Nothing but the lines from the one that contains "RT2: 1k (GND, N5) -> 1k (GND, VDD)" to the end of the records should be printed, both ends included, exactly as given.

Source data:

________________________

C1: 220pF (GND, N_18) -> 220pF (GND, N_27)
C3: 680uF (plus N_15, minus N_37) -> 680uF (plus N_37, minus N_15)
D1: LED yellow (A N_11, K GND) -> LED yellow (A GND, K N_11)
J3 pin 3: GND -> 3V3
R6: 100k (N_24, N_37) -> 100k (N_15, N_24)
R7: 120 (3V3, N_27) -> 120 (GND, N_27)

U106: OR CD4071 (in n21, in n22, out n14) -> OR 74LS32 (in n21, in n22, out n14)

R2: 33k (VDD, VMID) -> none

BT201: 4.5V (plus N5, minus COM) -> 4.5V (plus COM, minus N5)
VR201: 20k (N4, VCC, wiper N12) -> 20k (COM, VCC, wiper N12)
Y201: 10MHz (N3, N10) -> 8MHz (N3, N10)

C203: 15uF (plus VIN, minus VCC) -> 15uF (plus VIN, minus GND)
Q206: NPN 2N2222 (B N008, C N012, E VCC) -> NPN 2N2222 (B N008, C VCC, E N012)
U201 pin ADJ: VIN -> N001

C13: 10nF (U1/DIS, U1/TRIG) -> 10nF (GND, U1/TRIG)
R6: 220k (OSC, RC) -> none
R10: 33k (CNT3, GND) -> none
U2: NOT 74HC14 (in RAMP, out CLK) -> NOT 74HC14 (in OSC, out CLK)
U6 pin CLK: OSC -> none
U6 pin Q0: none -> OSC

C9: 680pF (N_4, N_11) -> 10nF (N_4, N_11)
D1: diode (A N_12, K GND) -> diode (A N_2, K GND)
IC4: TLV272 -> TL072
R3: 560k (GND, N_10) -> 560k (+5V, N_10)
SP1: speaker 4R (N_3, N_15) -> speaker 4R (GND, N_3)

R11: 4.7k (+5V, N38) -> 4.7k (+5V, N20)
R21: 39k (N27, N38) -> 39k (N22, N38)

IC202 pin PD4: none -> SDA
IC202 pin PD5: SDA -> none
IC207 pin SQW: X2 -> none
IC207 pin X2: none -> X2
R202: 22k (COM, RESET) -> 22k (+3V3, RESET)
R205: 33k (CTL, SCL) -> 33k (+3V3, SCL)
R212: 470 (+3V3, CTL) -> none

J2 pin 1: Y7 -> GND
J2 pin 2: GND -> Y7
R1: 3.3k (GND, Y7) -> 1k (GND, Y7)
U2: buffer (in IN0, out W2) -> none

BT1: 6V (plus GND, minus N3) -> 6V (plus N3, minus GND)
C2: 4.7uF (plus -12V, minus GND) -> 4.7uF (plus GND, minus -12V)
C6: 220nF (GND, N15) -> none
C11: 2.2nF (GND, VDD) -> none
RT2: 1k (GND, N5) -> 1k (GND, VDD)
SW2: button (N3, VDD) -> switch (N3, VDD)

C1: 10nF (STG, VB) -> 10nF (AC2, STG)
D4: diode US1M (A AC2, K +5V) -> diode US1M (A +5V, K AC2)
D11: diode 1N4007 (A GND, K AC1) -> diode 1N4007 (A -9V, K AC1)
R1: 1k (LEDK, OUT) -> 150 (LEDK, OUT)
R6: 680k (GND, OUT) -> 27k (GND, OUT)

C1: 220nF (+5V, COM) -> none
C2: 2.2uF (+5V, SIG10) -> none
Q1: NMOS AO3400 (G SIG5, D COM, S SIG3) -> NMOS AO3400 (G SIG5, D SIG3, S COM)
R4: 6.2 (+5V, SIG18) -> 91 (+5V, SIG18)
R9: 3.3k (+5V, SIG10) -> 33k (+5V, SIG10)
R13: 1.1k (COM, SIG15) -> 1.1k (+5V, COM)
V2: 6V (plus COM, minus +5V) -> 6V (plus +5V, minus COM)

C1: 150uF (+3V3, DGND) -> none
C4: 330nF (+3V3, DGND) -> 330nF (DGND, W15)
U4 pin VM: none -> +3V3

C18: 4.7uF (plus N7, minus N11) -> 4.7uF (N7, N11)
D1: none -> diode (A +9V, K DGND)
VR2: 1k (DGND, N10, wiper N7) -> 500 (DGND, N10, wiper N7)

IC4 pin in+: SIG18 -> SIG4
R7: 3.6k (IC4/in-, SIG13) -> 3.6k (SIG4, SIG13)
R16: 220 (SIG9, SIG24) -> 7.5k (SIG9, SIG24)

________________________

__Task output__:
RT2: 1k (GND, N5) -> 1k (GND, VDD)
SW2: button (N3, VDD) -> switch (N3, VDD)

C1: 10nF (STG, VB) -> 10nF (AC2, STG)
D4: diode US1M (A AC2, K +5V) -> diode US1M (A +5V, K AC2)
D11: diode 1N4007 (A GND, K AC1) -> diode 1N4007 (A -9V, K AC1)
R1: 1k (LEDK, OUT) -> 150 (LEDK, OUT)
R6: 680k (GND, OUT) -> 27k (GND, OUT)

C1: 220nF (+5V, COM) -> none
C2: 2.2uF (+5V, SIG10) -> none
Q1: NMOS AO3400 (G SIG5, D COM, S SIG3) -> NMOS AO3400 (G SIG5, D SIG3, S COM)
R4: 6.2 (+5V, SIG18) -> 91 (+5V, SIG18)
R9: 3.3k (+5V, SIG10) -> 33k (+5V, SIG10)
R13: 1.1k (COM, SIG15) -> 1.1k (+5V, COM)
V2: 6V (plus COM, minus +5V) -> 6V (plus +5V, minus COM)

C1: 150uF (+3V3, DGND) -> none
C4: 330nF (+3V3, DGND) -> 330nF (DGND, W15)
U4 pin VM: none -> +3V3

C18: 4.7uF (plus N7, minus N11) -> 4.7uF (N7, N11)
D1: none -> diode (A +9V, K DGND)
VR2: 1k (DGND, N10, wiper N7) -> 500 (DGND, N10, wiper N7)

IC4 pin in+: SIG18 -> SIG4
R7: 3.6k (IC4/in-, SIG13) -> 3.6k (SIG4, SIG13)
R16: 220 (SIG9, SIG24) -> 7.5k (SIG9, SIG24)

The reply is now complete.